> **Assignment**: Gather, from the data below, each line in which the word "moved" occurs.

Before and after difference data

++++

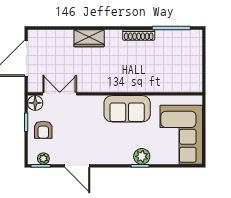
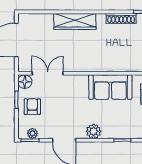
wardrobe: (89, 38) -> (75, 21), width x1.50
armchair: (43, 130) -> (32, 107), turned 180
plant: (142, 156) -> (94, 131), moved

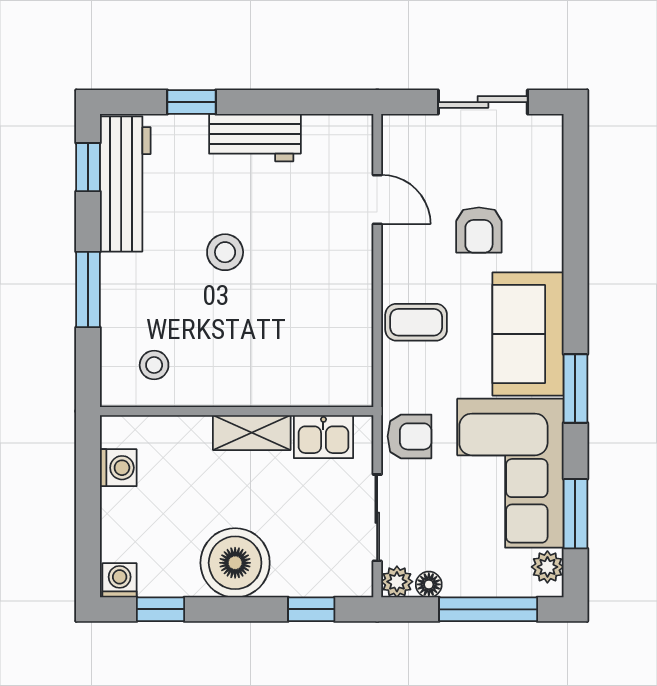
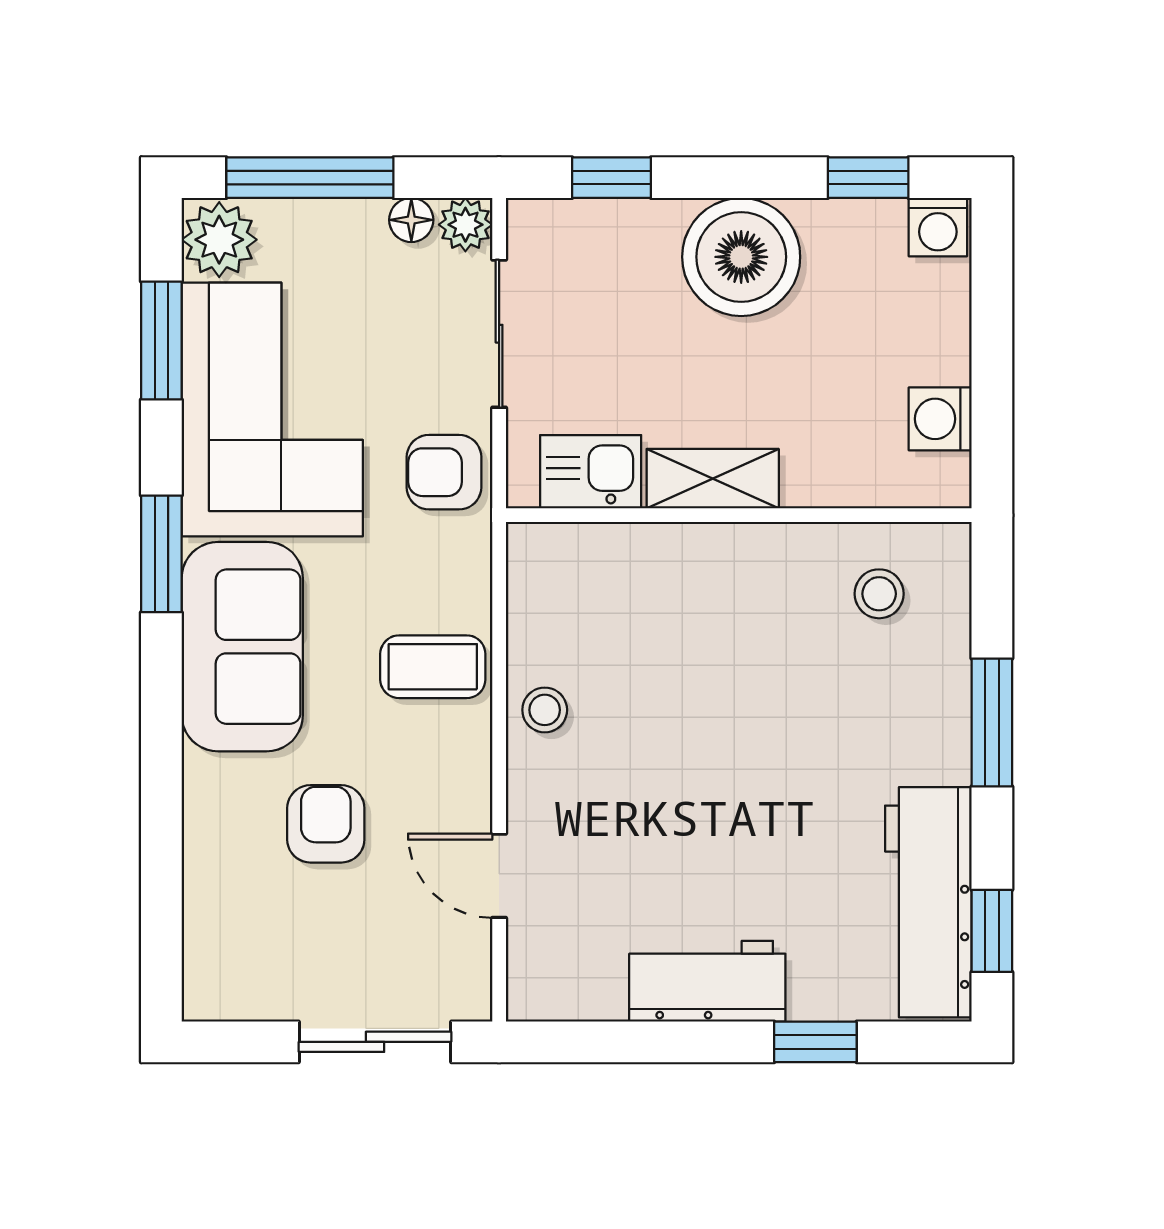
sliding door: (483, 102) -> (375, 1042), moved
stool: (225, 252) -> (545, 710), moved, width x0.73, depth x0.73
plant: (547, 567) -> (219, 240), width x1.38, depth x1.38

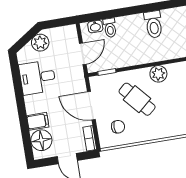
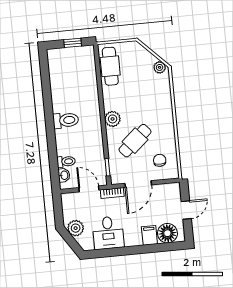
bookcase: (90, 138) -> (112, 193), moved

++++

> **Answer for the task**:
plant: (142, 156) -> (94, 131), moved
sliding door: (483, 102) -> (375, 1042), moved
stool: (225, 252) -> (545, 710), moved, width x0.73, depth x0.73
bookcase: (90, 138) -> (112, 193), moved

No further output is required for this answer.